**TASK GOAL:** Within the lines below, find those that hold the string "tile" and copy each one.

**GIVEN ENTRIES:**

------------------------

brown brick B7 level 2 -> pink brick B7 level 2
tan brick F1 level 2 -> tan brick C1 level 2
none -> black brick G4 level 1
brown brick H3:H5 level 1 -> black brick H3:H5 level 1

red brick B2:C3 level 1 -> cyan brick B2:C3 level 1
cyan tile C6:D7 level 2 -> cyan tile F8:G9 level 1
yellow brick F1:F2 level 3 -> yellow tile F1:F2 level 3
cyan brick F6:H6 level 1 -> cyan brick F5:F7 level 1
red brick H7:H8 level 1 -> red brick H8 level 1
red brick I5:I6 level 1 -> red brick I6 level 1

------------------------

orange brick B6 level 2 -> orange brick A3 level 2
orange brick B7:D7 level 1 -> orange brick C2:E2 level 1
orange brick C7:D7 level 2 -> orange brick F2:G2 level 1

------------------------

**REPLY:**
cyan tile C6:D7 level 2 -> cyan tile F8:G9 level 1
yellow brick F1:F2 level 3 -> yellow tile F1:F2 level 3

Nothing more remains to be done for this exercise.